TASK TO CARRY OUT
Go through the entries below and print, exactly, the lines starting at the one with "blue book: 3 -> 2" and ending at the one with "white strawberry: 4 -> 0", keeping both ends and no others.

[GIVEN DATA Boundary: Start]

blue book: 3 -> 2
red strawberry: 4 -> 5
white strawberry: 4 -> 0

[GIVEN DATA Boundary: End]
[GIVEN DATA Boundary: Start]

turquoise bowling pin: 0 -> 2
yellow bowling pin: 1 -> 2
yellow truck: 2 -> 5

[GIVEN DATA Boundary: End]

RESULT OF THE TASK
blue book: 3 -> 2
red strawberry: 4 -> 5
white strawberry: 4 -> 0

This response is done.